Exercise:
Within the listing that follows, reproduce exactly the lines starting at the line with "cyan star: rotated 15 degrees clockwise" and ending at the line with "orange pentagon: rotated 30 degrees clockwise", inclusive, and only those. Pictures are dropped.

Task inputs:
——————
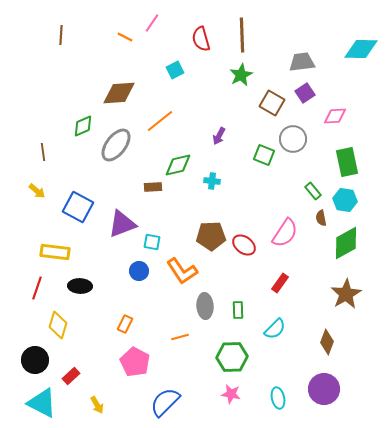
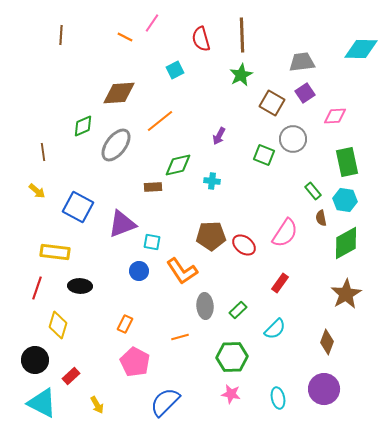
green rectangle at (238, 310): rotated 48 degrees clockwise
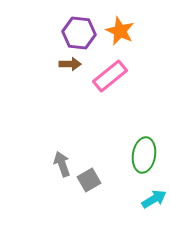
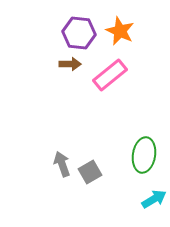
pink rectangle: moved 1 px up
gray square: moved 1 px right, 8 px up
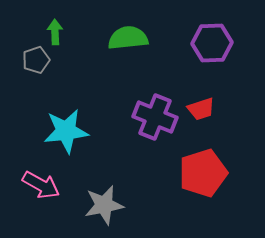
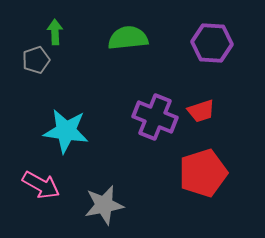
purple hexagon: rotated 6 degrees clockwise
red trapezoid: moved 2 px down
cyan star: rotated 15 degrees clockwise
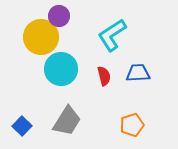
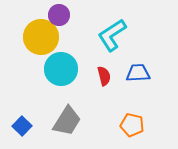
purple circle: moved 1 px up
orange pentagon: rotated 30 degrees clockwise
——————
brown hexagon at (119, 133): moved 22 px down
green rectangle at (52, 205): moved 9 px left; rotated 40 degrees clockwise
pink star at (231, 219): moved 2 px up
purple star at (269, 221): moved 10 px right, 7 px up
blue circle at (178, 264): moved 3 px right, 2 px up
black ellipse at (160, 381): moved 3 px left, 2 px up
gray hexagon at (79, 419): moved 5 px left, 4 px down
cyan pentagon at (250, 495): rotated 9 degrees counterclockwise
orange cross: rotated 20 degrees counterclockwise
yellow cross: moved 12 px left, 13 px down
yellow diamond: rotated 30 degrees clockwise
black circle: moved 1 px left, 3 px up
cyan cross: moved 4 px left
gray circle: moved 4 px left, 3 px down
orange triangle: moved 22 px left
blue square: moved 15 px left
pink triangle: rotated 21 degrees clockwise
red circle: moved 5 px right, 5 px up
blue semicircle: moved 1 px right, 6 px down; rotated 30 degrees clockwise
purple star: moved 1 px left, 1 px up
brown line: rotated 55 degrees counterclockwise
——————
Your solution:
cyan star: rotated 15 degrees clockwise
purple circle: moved 1 px up
orange pentagon: rotated 30 degrees clockwise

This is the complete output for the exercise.